• [TASK ITEM]: Please retype every record exactly as it appears, omitting the pictures.

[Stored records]
——————————

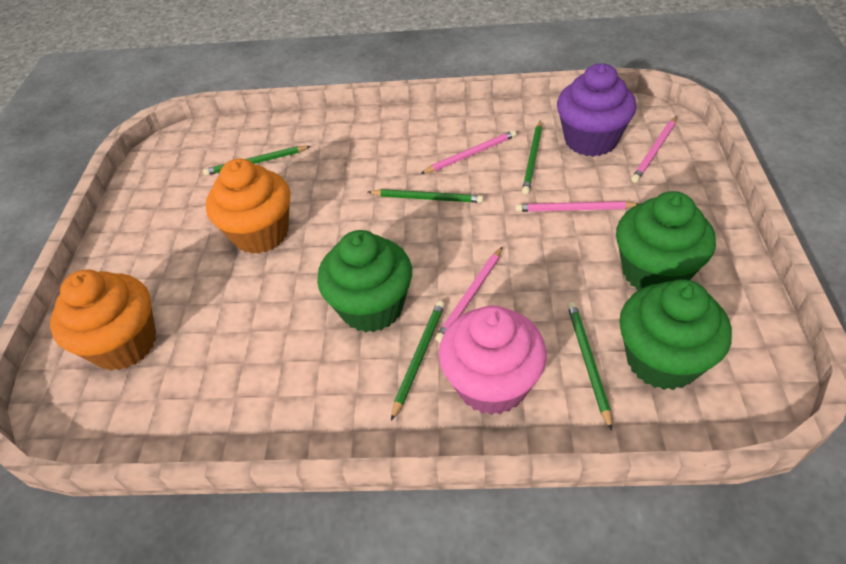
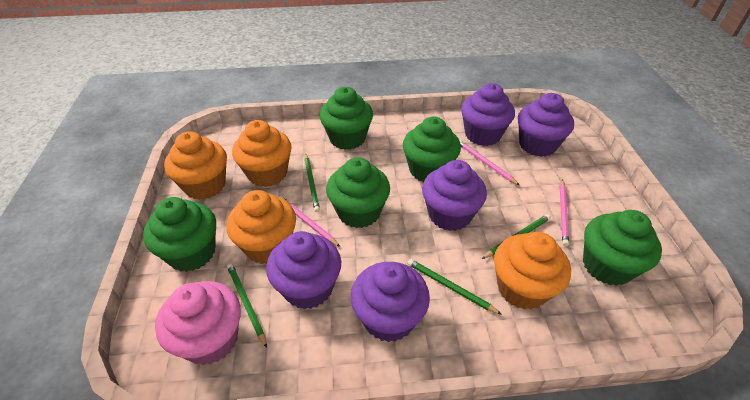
green cupcake: 3 -> 5
green pencil: 5 -> 4
orange cupcake: 2 -> 4
pink pencil: 4 -> 3
purple cupcake: 1 -> 5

——————————

• [ANSWER BOX]:
green cupcake: 3 -> 5
green pencil: 5 -> 4
orange cupcake: 2 -> 4
pink pencil: 4 -> 3
purple cupcake: 1 -> 5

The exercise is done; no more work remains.